* _What you are asked to do_:
What is needed is an exact copy of the data below, pictures excluded.

##### Material supplied

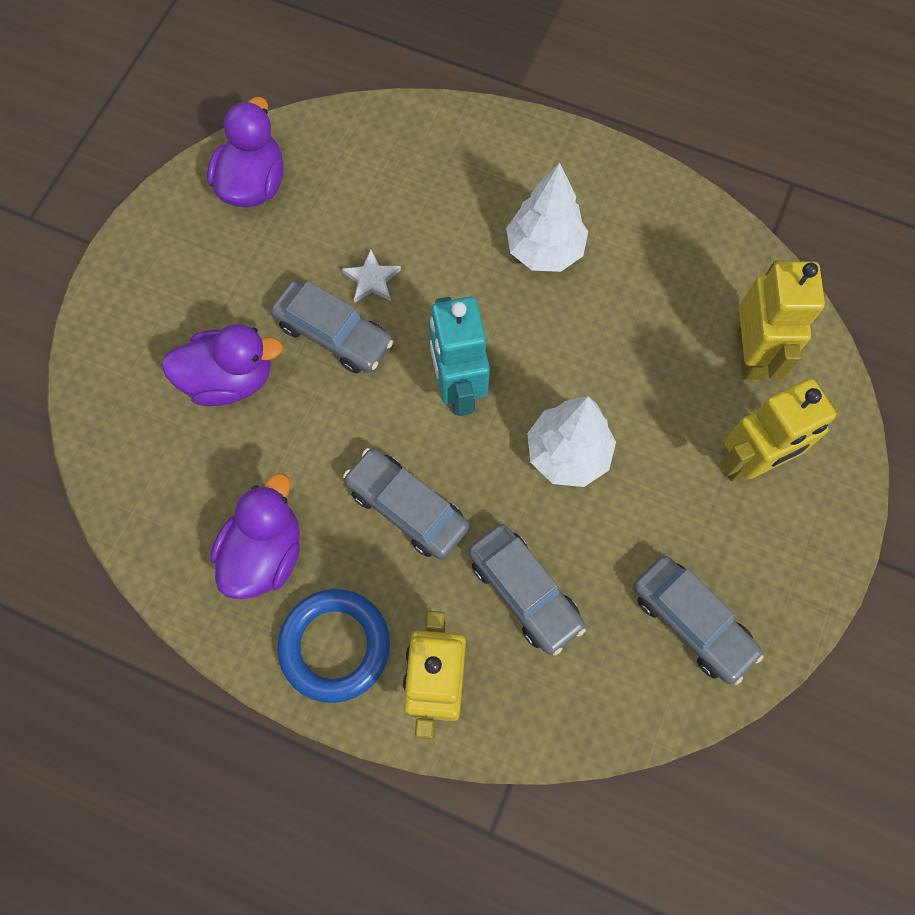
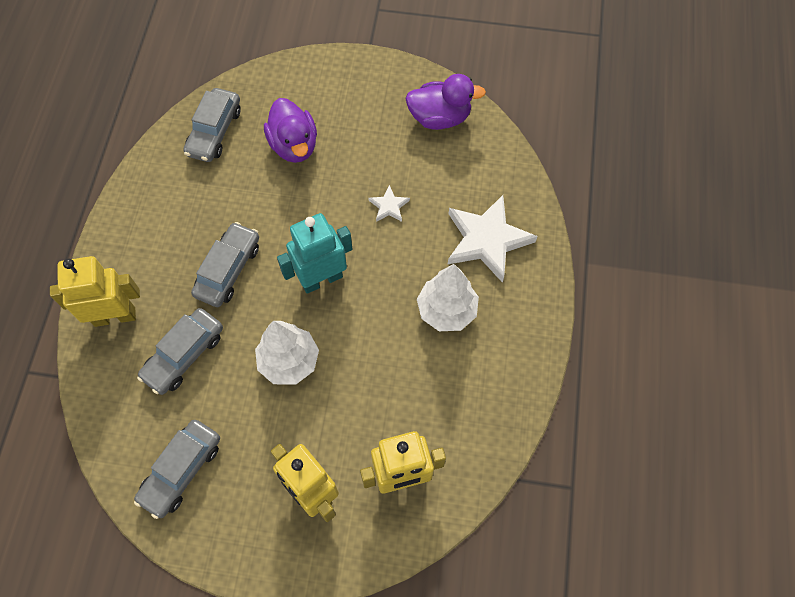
camera: 75 degrees right, 5 degrees down
(265, 553) = (183, 197): purple duck -> none
(334, 334) = (341, 195): grey car -> grey car (214, 131)
(335, 646) = (130, 252): blue ring -> none
(458, 179) = (487, 240): none -> white star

##########

* _Solution for this exercise_:
camera: 75 degrees right, 5 degrees down
(265, 553) = (183, 197): purple duck -> none
(334, 334) = (341, 195): grey car -> grey car (214, 131)
(335, 646) = (130, 252): blue ring -> none
(458, 179) = (487, 240): none -> white star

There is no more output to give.